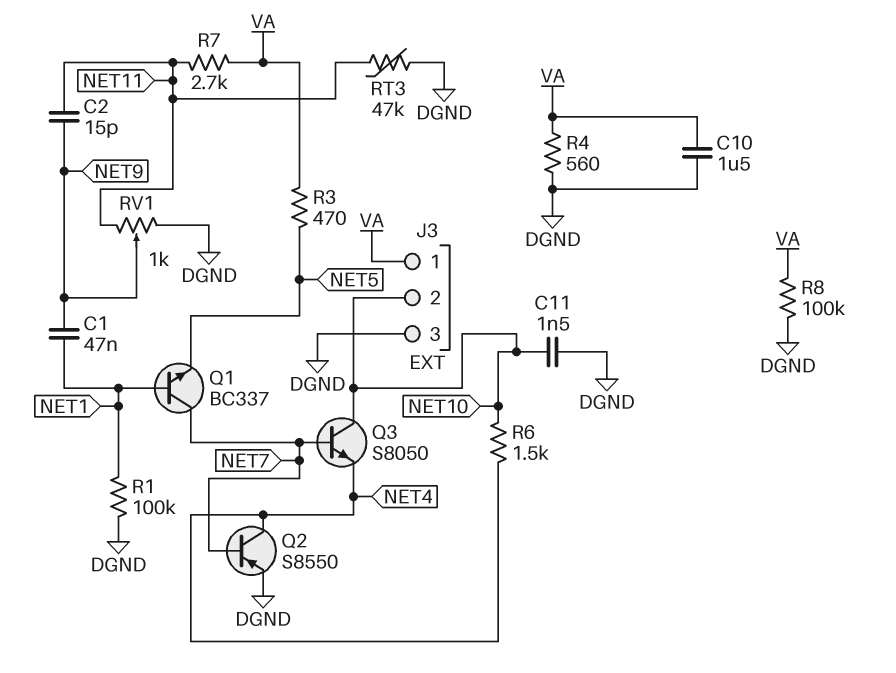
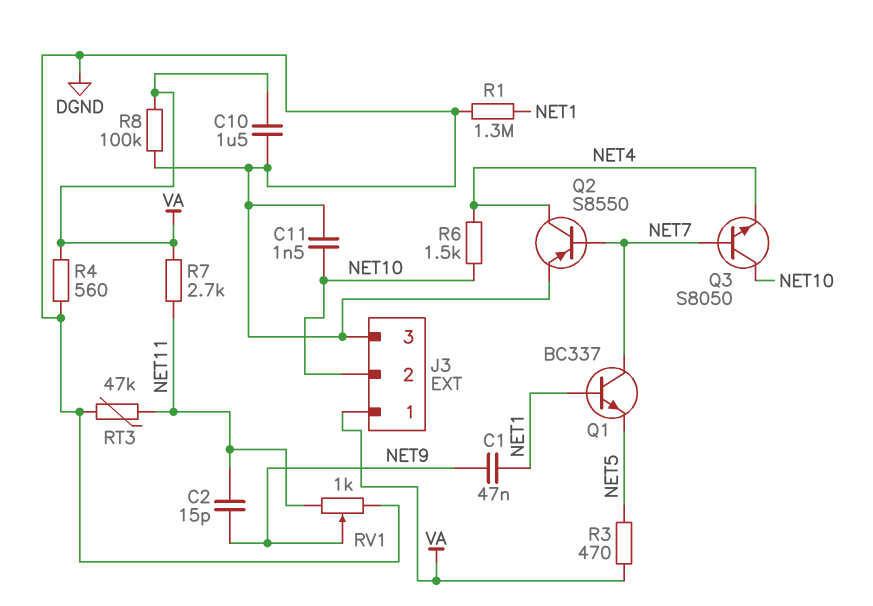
R1: 100k (DGND, NET1) -> 1.3M (DGND, NET1)

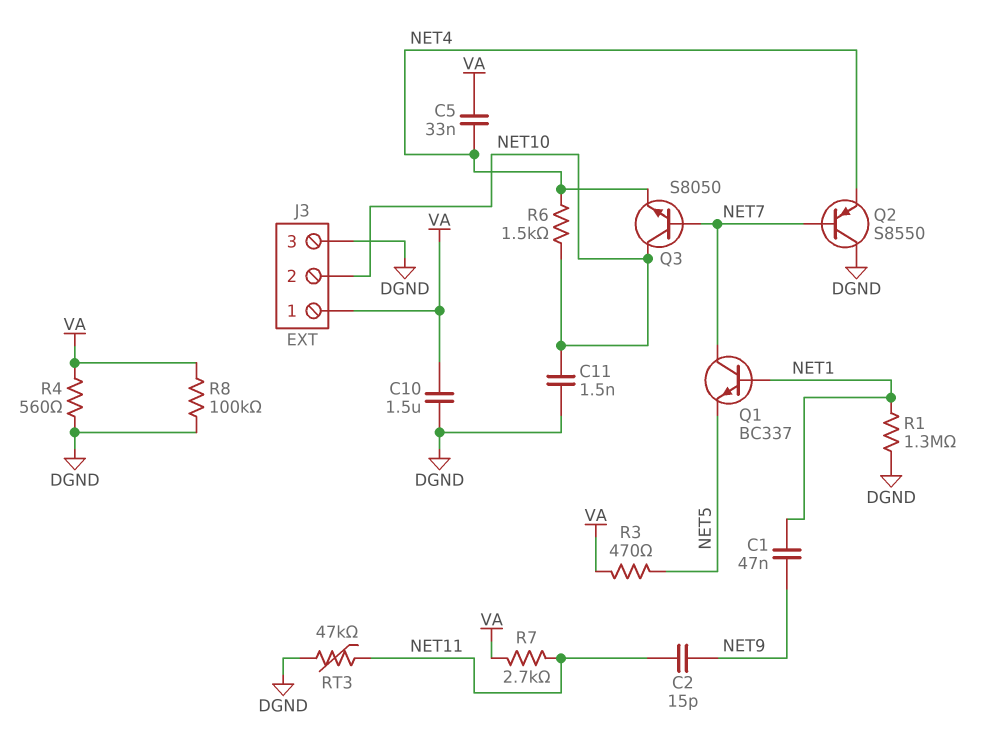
C5: none -> 33nF (NET4, VA)
Q2: PNP S8550 (B NET7, C NET4, E DGND) -> PNP S8550 (B NET7, C DGND, E NET4)
RV1: 1k (DGND, NET11, wiper NET9) -> none

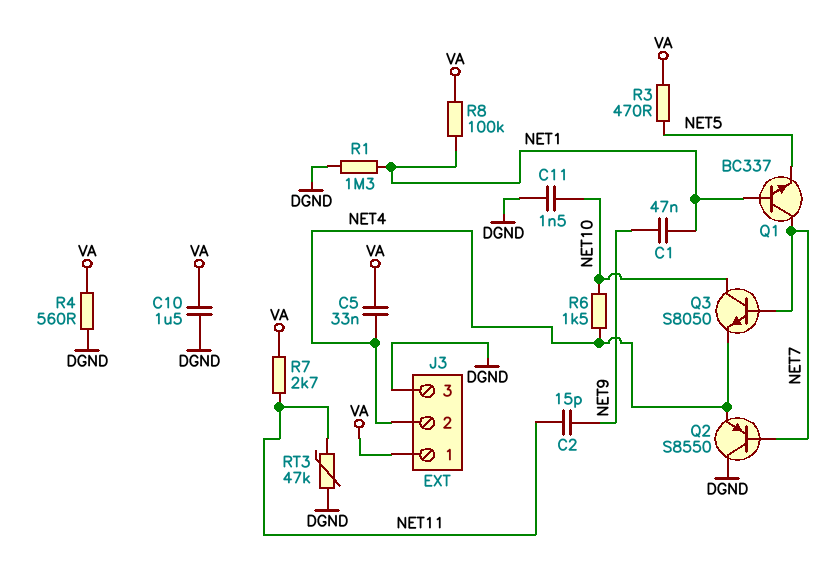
J3 pin 2: NET10 -> NET4
R8: 100k (DGND, VA) -> 100k (NET1, VA)

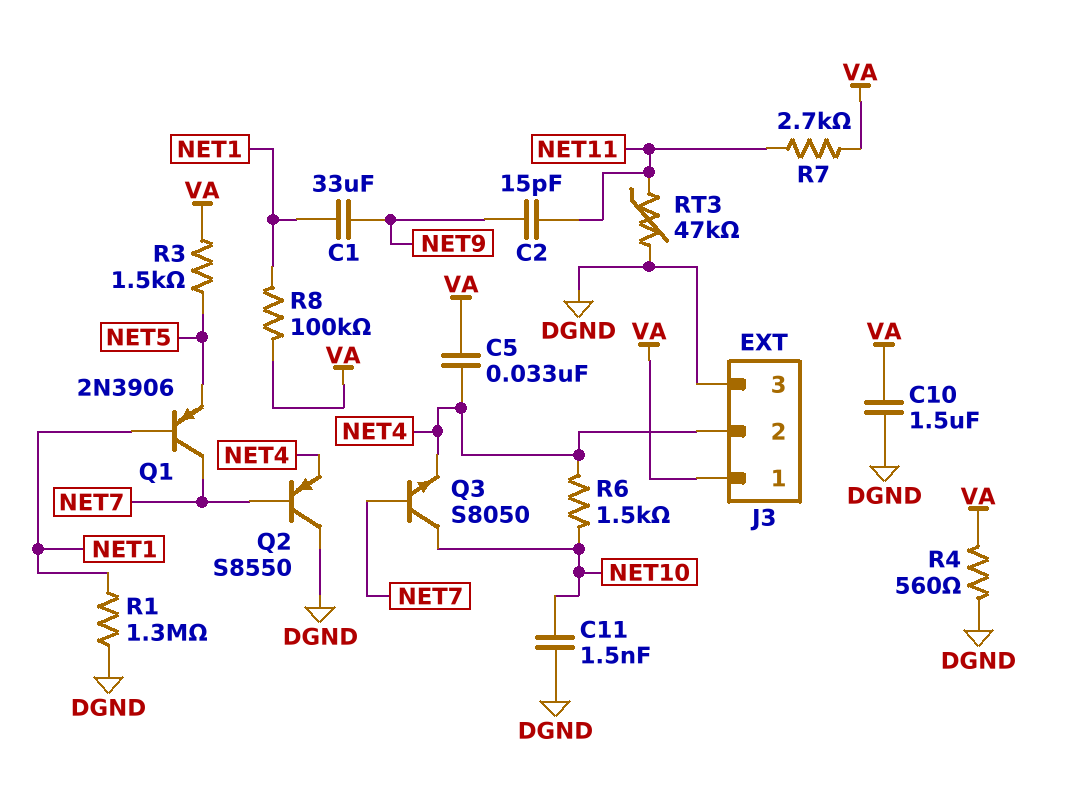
C1: 47nF (NET1, NET9) -> 33uF (NET1, NET9)
Q1: NPN BC337 (B NET1, C NET7, E NET5) -> PNP 2N3906 (B NET1, C NET7, E NET5)
R3: 470 (NET5, VA) -> 1.5k (NET5, VA)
══════════════════════════════
EXERCISE AIM
Write out the listing above exactly as it stands, pictures excluded.

RESPONSE
R1: 100k (DGND, NET1) -> 1.3M (DGND, NET1)

C5: none -> 33nF (NET4, VA)
Q2: PNP S8550 (B NET7, C NET4, E DGND) -> PNP S8550 (B NET7, C DGND, E NET4)
RV1: 1k (DGND, NET11, wiper NET9) -> none

J3 pin 2: NET10 -> NET4
R8: 100k (DGND, VA) -> 100k (NET1, VA)

C1: 47nF (NET1, NET9) -> 33uF (NET1, NET9)
Q1: NPN BC337 (B NET1, C NET7, E NET5) -> PNP 2N3906 (B NET1, C NET7, E NET5)
R3: 470 (NET5, VA) -> 1.5k (NET5, VA)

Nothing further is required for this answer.